Retype exactly what runs from the first line of the data to the line with "grey shoe <437, 113>", keeping both of those lines and skipping pictures.

(RECORD SET begins)

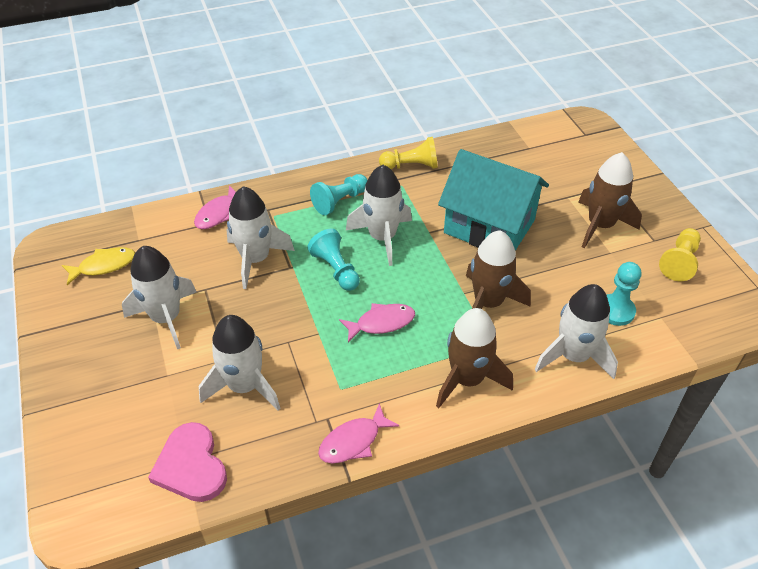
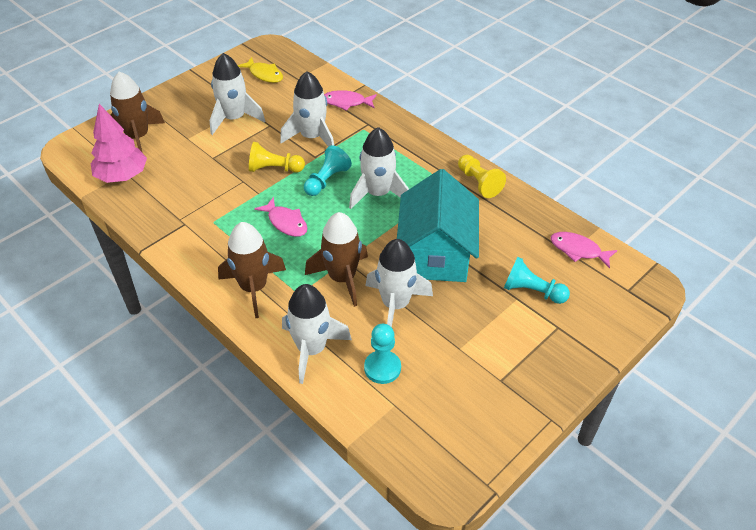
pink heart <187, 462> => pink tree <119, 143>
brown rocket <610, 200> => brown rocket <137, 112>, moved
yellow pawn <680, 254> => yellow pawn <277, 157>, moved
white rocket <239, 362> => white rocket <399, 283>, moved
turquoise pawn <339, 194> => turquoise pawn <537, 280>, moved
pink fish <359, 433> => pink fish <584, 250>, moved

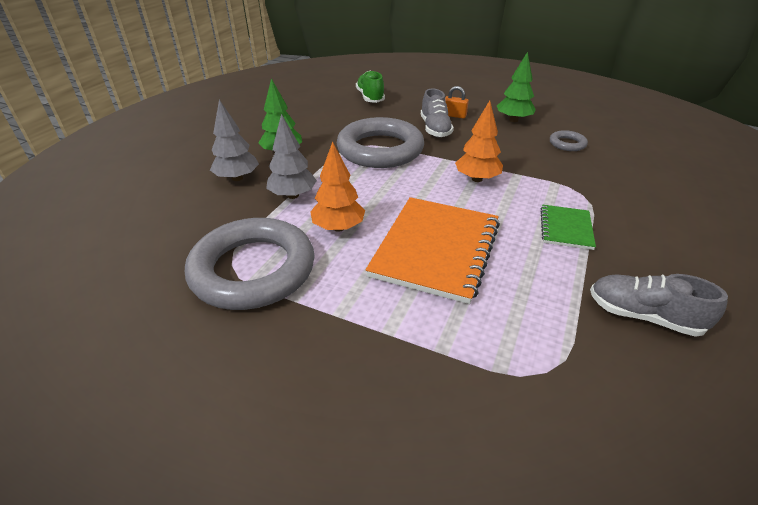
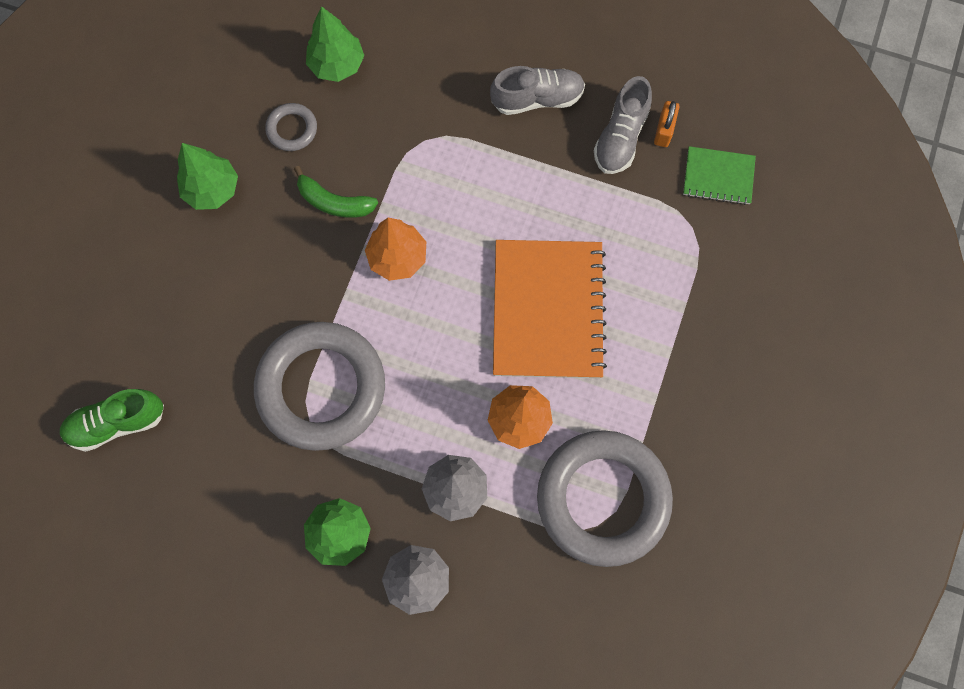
nothing => green banana <336, 192>
nothing => green tree <335, 44>
grey shoe <437, 113> => grey shoe <537, 90>, moved
orange notebook <432, 250> => orange notebook <550, 309>, 75 degrees clockwise
orange padlock <457, 102> => orange padlock <666, 124>, moved
green notebook <568, 227> => green notebook <719, 175>, moved

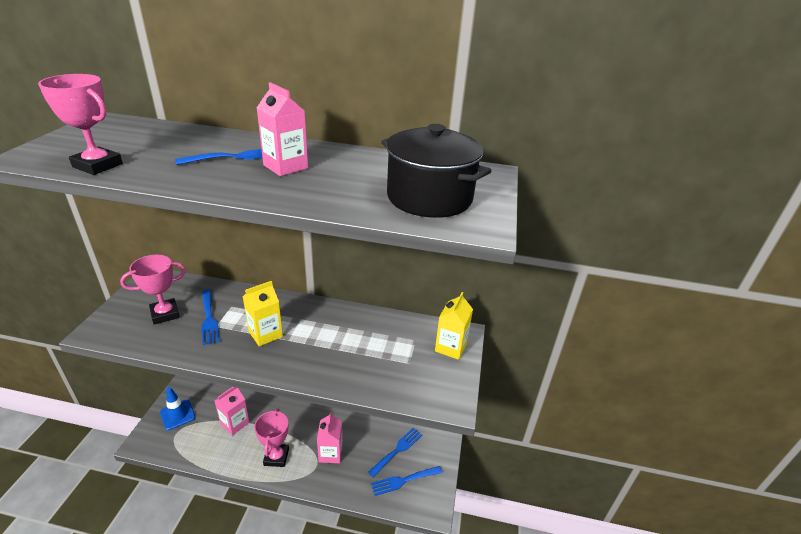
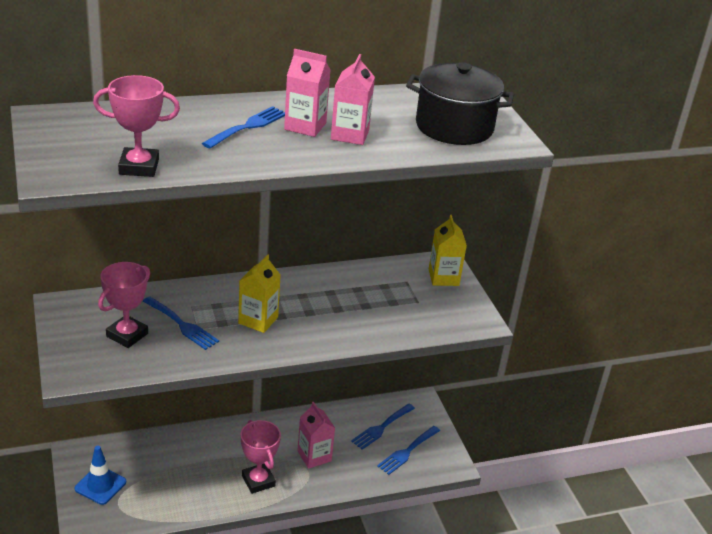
pink carton <232, 411> => pink carton <353, 99>, moved
blue fork <395, 452> => blue fork <383, 427>, 150 degrees counterclockwise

(RECORD SET ends)

▶ ANSWER BOX:
pink heart <187, 462> => pink tree <119, 143>
brown rocket <610, 200> => brown rocket <137, 112>, moved
yellow pawn <680, 254> => yellow pawn <277, 157>, moved
white rocket <239, 362> => white rocket <399, 283>, moved
turquoise pawn <339, 194> => turquoise pawn <537, 280>, moved
pink fish <359, 433> => pink fish <584, 250>, moved

nothing => green banana <336, 192>
nothing => green tree <335, 44>
grey shoe <437, 113> => grey shoe <537, 90>, moved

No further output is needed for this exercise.